__Object state comparisons__:
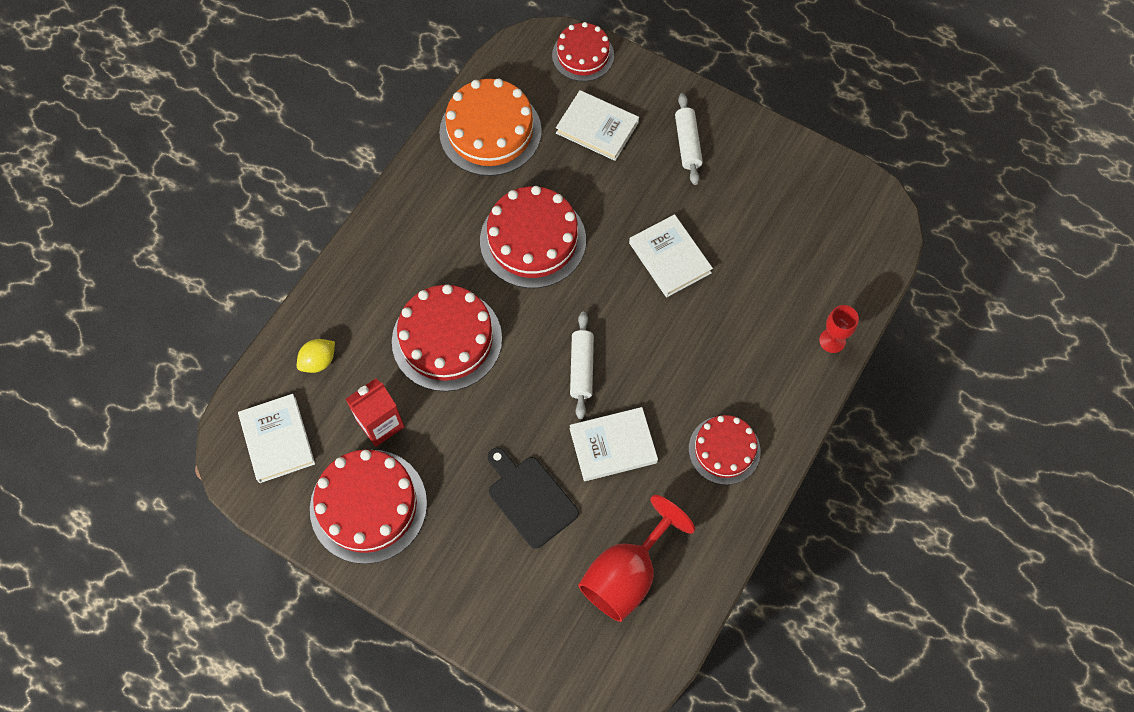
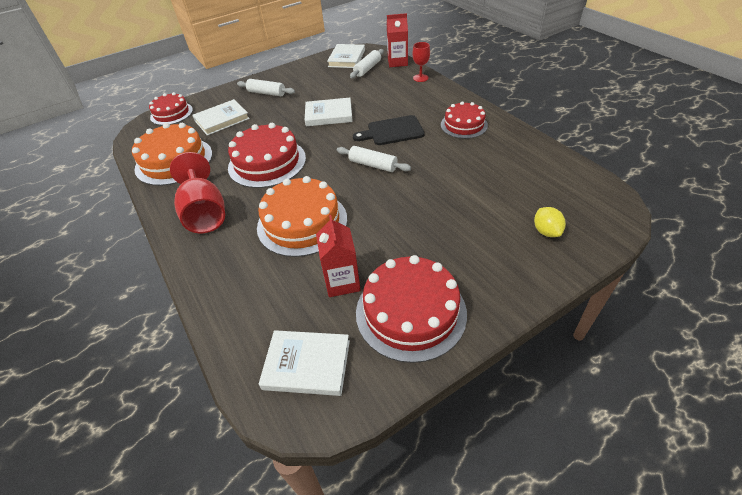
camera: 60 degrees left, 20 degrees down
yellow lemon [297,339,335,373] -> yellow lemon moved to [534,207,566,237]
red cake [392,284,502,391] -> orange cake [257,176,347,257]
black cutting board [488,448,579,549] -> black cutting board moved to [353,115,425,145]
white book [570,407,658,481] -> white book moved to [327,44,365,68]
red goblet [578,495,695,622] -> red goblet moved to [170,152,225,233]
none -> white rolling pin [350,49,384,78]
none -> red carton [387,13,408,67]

---

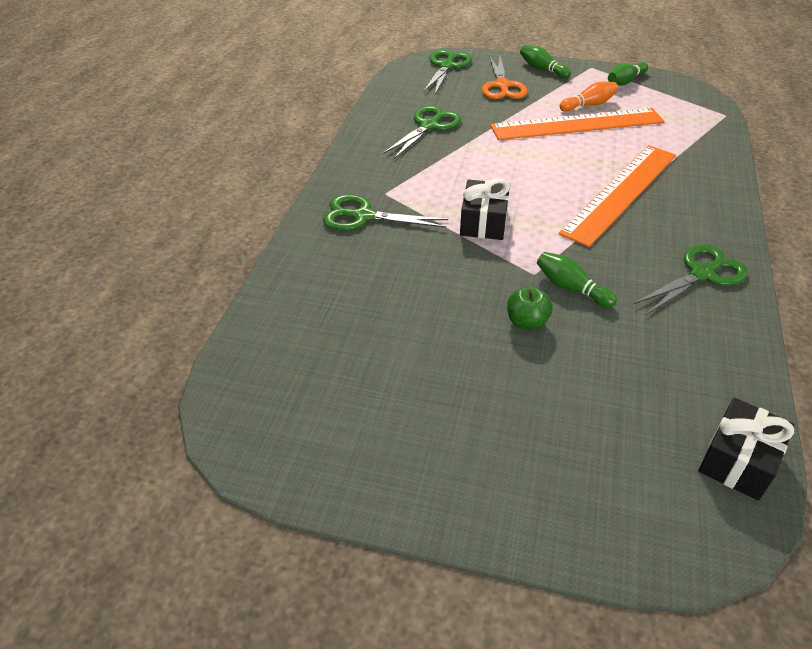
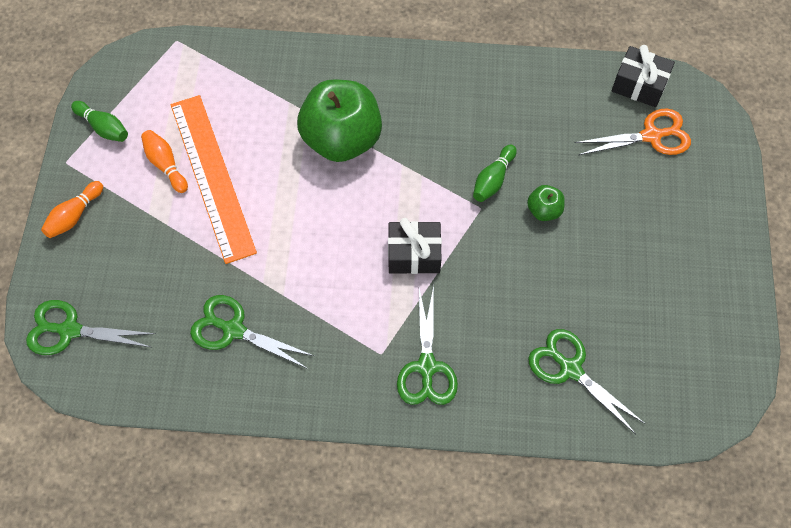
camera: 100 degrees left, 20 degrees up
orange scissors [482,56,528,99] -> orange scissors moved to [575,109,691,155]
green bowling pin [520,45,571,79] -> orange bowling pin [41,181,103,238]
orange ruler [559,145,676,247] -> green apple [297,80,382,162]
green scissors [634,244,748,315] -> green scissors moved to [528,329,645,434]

--

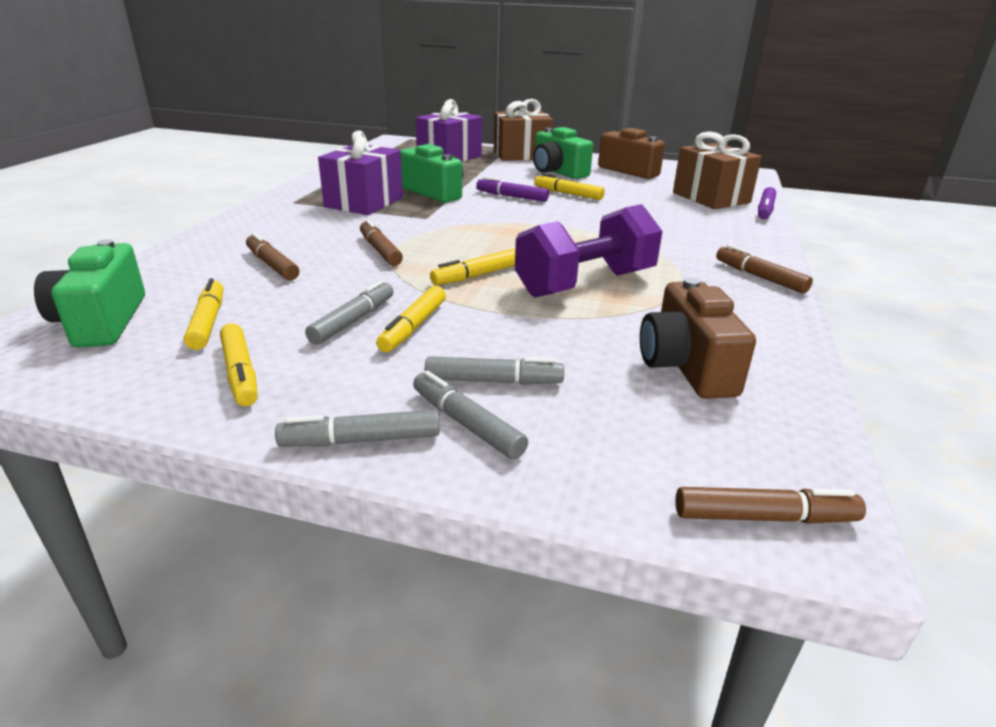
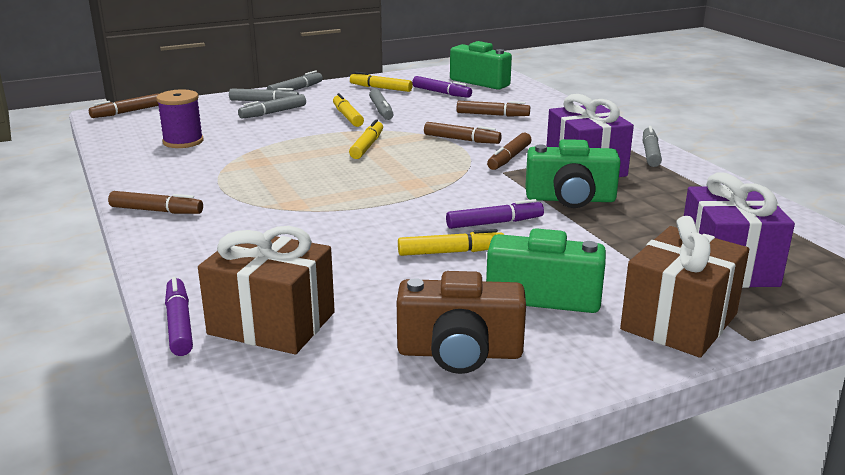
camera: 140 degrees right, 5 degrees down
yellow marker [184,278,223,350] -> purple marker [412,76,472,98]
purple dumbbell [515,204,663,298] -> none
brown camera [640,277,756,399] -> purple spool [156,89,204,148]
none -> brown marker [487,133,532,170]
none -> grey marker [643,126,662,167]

__TASK DETAILS__: Taking the entries above, print exactly the lines starting at the line with "camera: 60 degrees left, 20 degrees down" and ending at the line with "none -> red carton [387,13,408,67]", both included.

__RESPONSE TO THE EXERCISE__:
camera: 60 degrees left, 20 degrees down
yellow lemon [297,339,335,373] -> yellow lemon moved to [534,207,566,237]
red cake [392,284,502,391] -> orange cake [257,176,347,257]
black cutting board [488,448,579,549] -> black cutting board moved to [353,115,425,145]
white book [570,407,658,481] -> white book moved to [327,44,365,68]
red goblet [578,495,695,622] -> red goblet moved to [170,152,225,233]
none -> white rolling pin [350,49,384,78]
none -> red carton [387,13,408,67]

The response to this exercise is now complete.